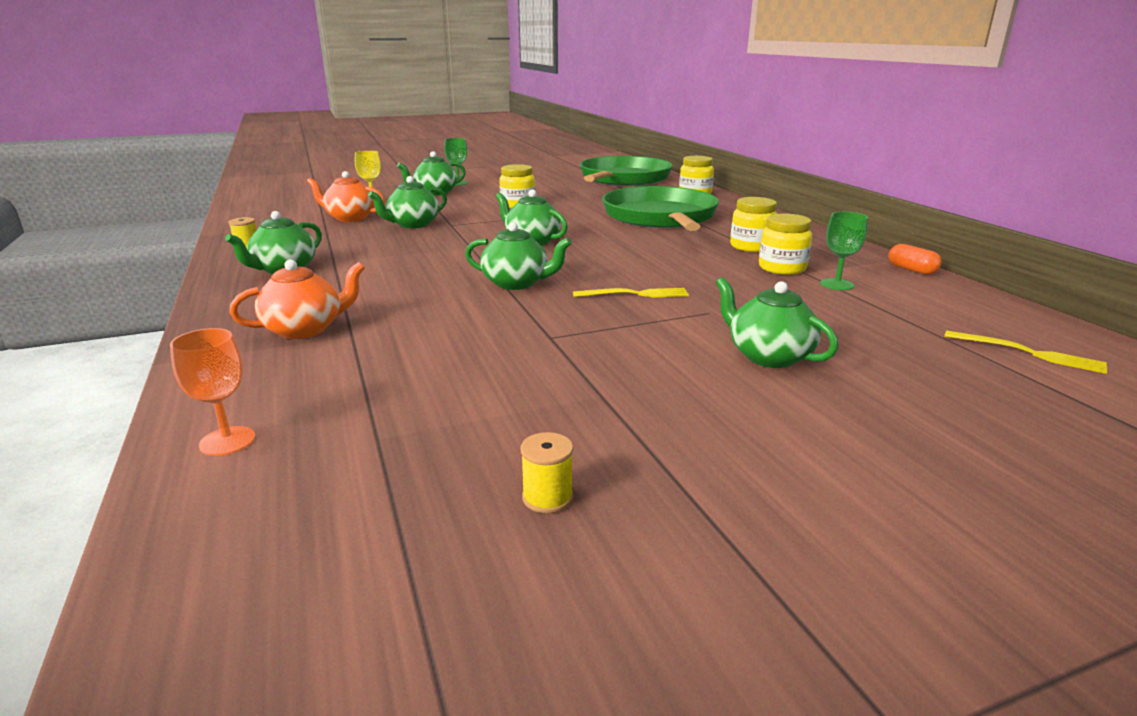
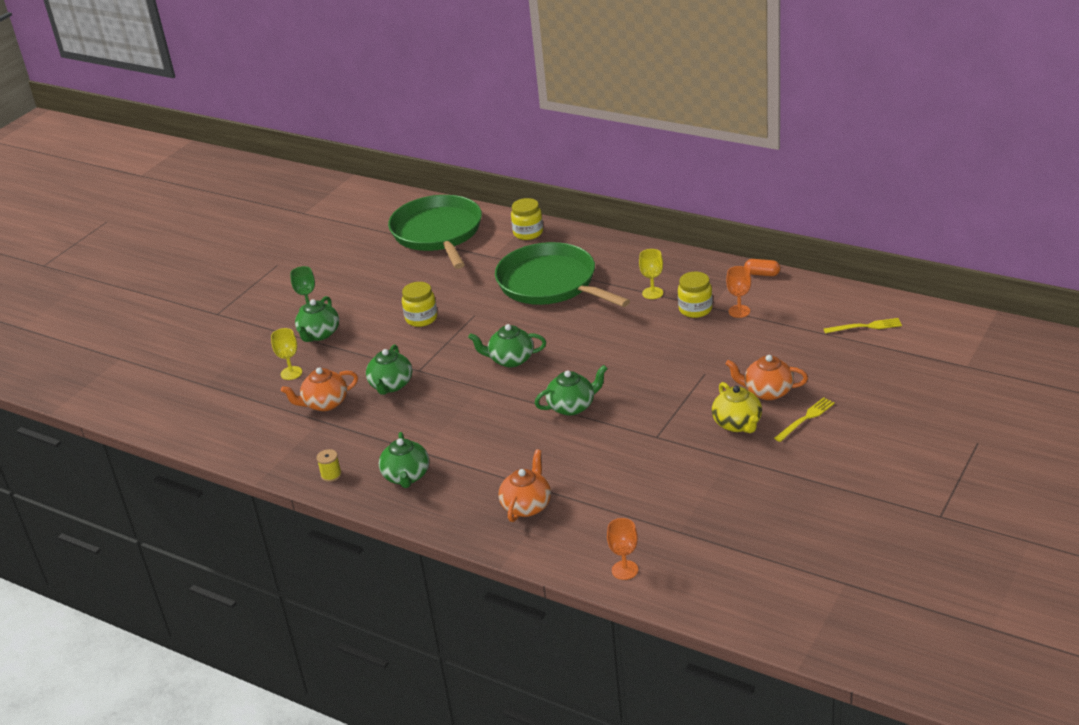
camera: 35 degrees left, 10 degrees up
(547, 497) = (777, 512): yellow spool -> none
(634, 294) = (649, 379): yellow fork -> yellow fork (805, 419)
(672, 368) = (737, 424): none -> yellow teapot
(751, 247) = (652, 293): yellow jar -> yellow goblet
(768, 356) = (767, 392): green teapot -> orange teapot
(837, 284) = (739, 311): green goblet -> orange goblet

********

▶ [How to complete this task] Your answer must be the records above, word for word, with no pictures.

▶ [Solution to this exercise]
camera: 35 degrees left, 10 degrees up
(547, 497) = (777, 512): yellow spool -> none
(634, 294) = (649, 379): yellow fork -> yellow fork (805, 419)
(672, 368) = (737, 424): none -> yellow teapot
(751, 247) = (652, 293): yellow jar -> yellow goblet
(768, 356) = (767, 392): green teapot -> orange teapot
(837, 284) = (739, 311): green goblet -> orange goblet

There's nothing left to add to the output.